**Your instructions:** Please copy out the data below, changing every "counterclockwise" to "anticlockwise" and keeping everything else the same. Leave the picture lines out of your answer.

**Records for this exercise:**

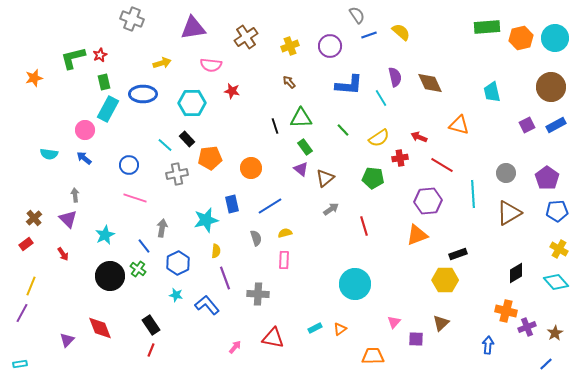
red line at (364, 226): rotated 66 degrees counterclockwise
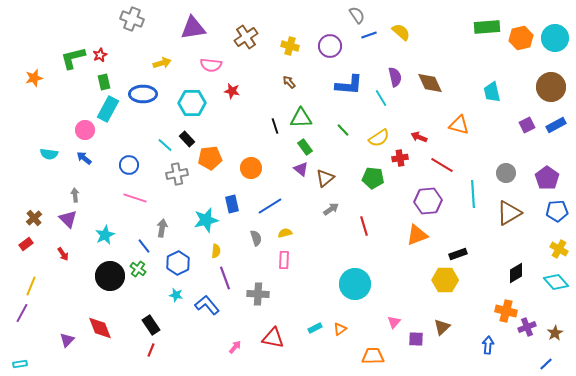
yellow cross at (290, 46): rotated 36 degrees clockwise
brown triangle at (441, 323): moved 1 px right, 4 px down
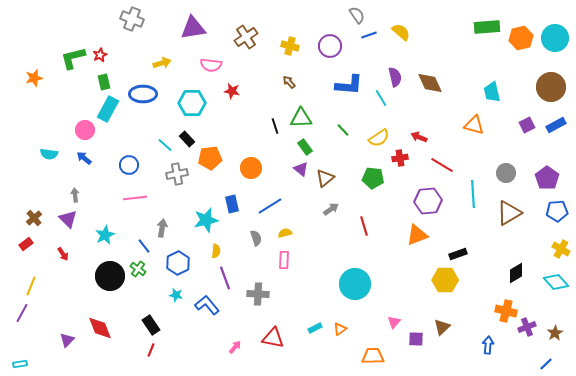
orange triangle at (459, 125): moved 15 px right
pink line at (135, 198): rotated 25 degrees counterclockwise
yellow cross at (559, 249): moved 2 px right
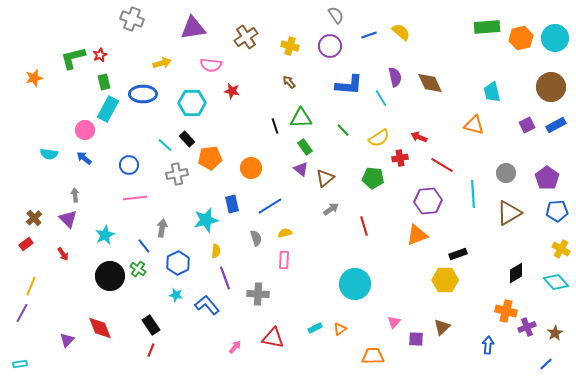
gray semicircle at (357, 15): moved 21 px left
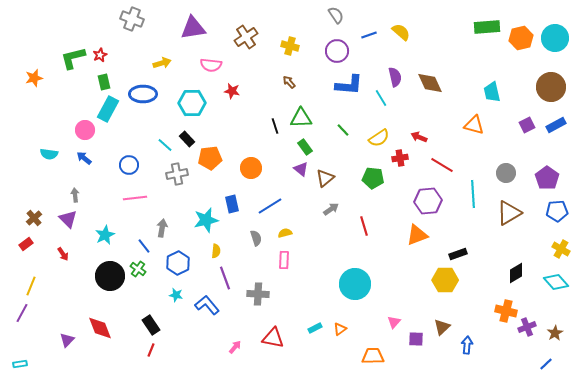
purple circle at (330, 46): moved 7 px right, 5 px down
blue arrow at (488, 345): moved 21 px left
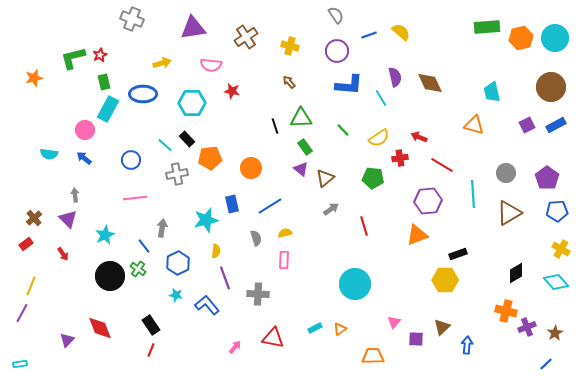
blue circle at (129, 165): moved 2 px right, 5 px up
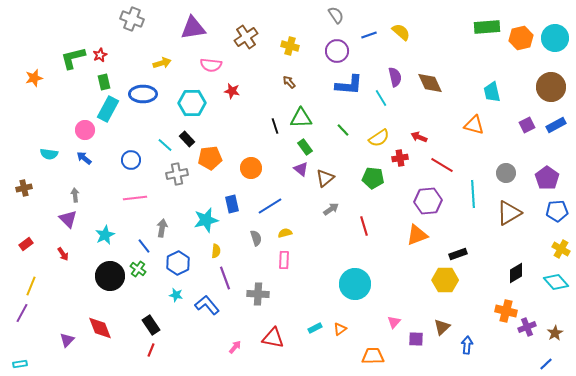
brown cross at (34, 218): moved 10 px left, 30 px up; rotated 28 degrees clockwise
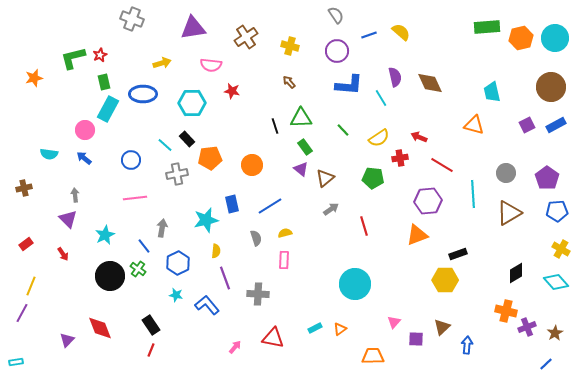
orange circle at (251, 168): moved 1 px right, 3 px up
cyan rectangle at (20, 364): moved 4 px left, 2 px up
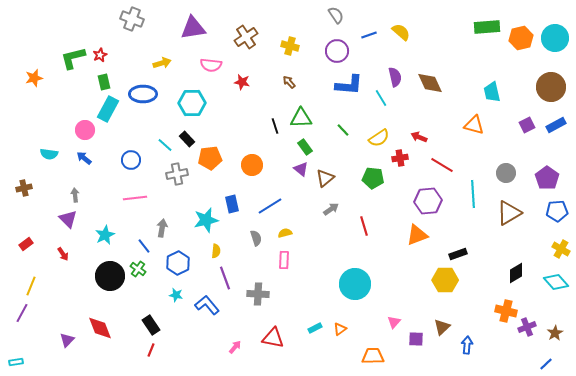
red star at (232, 91): moved 10 px right, 9 px up
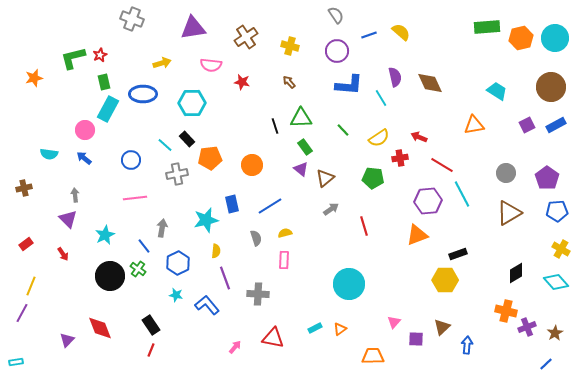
cyan trapezoid at (492, 92): moved 5 px right, 1 px up; rotated 135 degrees clockwise
orange triangle at (474, 125): rotated 25 degrees counterclockwise
cyan line at (473, 194): moved 11 px left; rotated 24 degrees counterclockwise
cyan circle at (355, 284): moved 6 px left
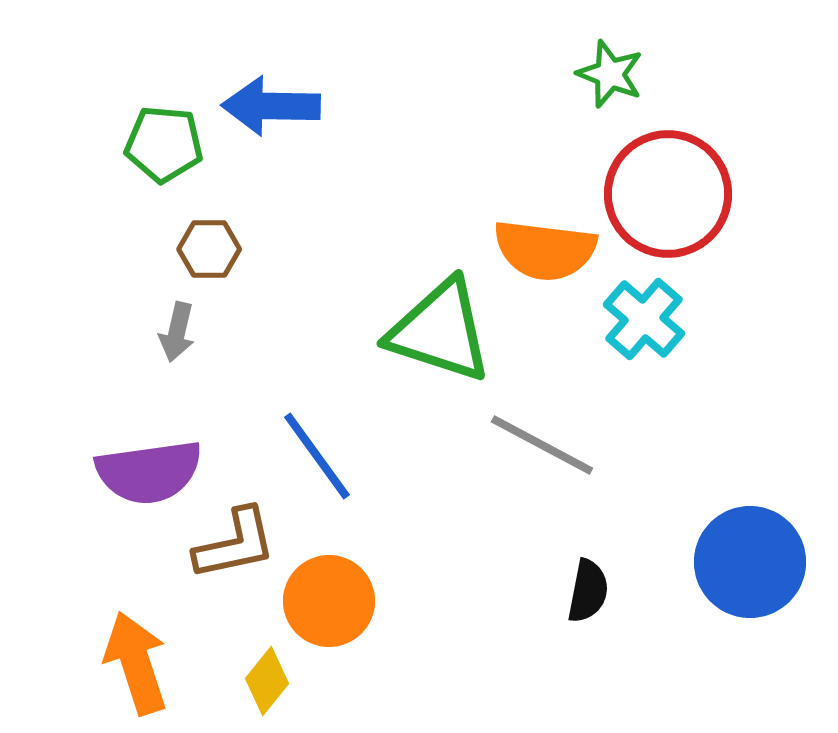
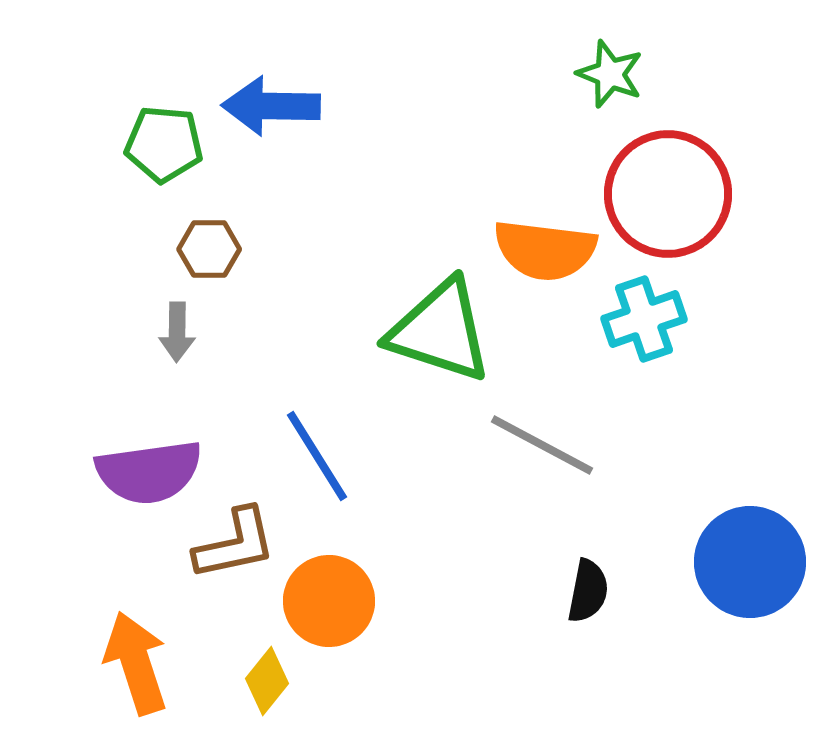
cyan cross: rotated 30 degrees clockwise
gray arrow: rotated 12 degrees counterclockwise
blue line: rotated 4 degrees clockwise
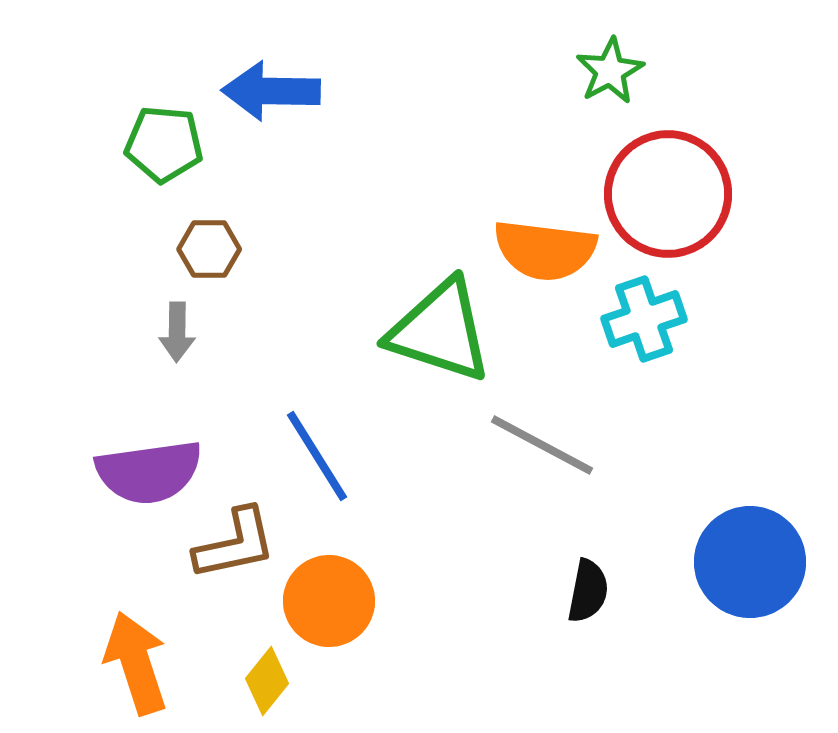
green star: moved 3 px up; rotated 22 degrees clockwise
blue arrow: moved 15 px up
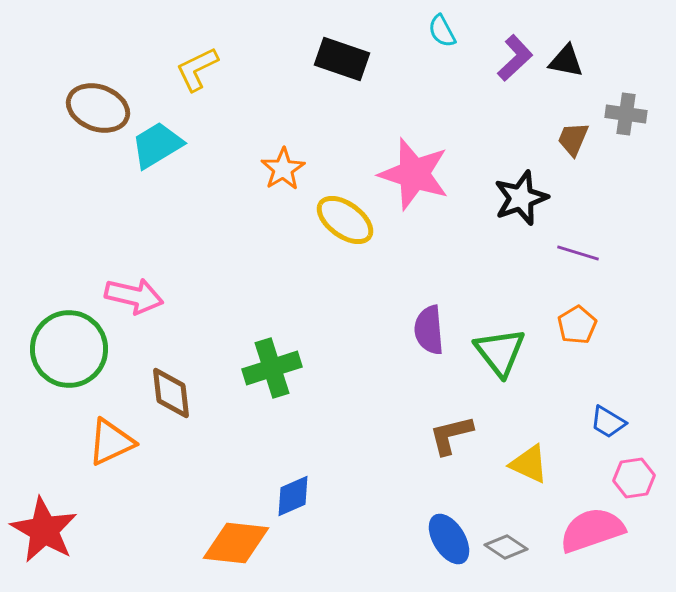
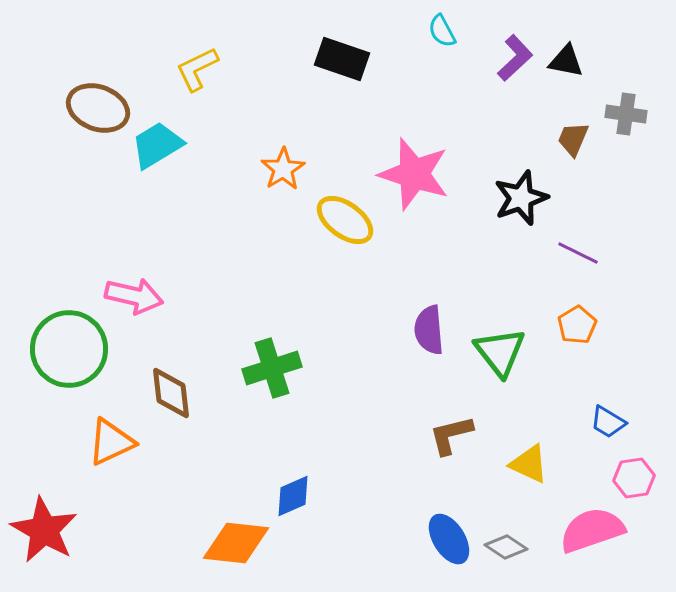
purple line: rotated 9 degrees clockwise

**Result below:**
red line at (364, 226): rotated 66 degrees anticlockwise
yellow cross at (290, 46): rotated 36 degrees clockwise
brown triangle at (441, 323): moved 1 px right, 4 px down
orange triangle at (459, 125): moved 15 px right
pink line at (135, 198): rotated 25 degrees anticlockwise
yellow cross at (559, 249): moved 2 px right
gray semicircle at (357, 15): moved 21 px left
purple circle at (330, 46): moved 7 px right, 5 px down
blue arrow at (488, 345): moved 21 px left
blue circle at (129, 165): moved 2 px right, 5 px up
brown cross at (34, 218): moved 10 px left, 30 px up; rotated 28 degrees clockwise
orange circle at (251, 168): moved 1 px right, 3 px up
cyan rectangle at (20, 364): moved 4 px left, 2 px up
red star at (232, 91): moved 10 px right, 9 px up
cyan trapezoid at (492, 92): moved 5 px right, 1 px up; rotated 135 degrees clockwise
orange triangle at (474, 125): rotated 25 degrees anticlockwise
cyan line at (473, 194): moved 11 px left; rotated 24 degrees anticlockwise
cyan circle at (355, 284): moved 6 px left
cyan cross: rotated 30 degrees clockwise
gray arrow: rotated 12 degrees anticlockwise
blue line: rotated 4 degrees clockwise
green star: moved 3 px up; rotated 22 degrees clockwise
blue arrow: moved 15 px up
purple line: rotated 9 degrees clockwise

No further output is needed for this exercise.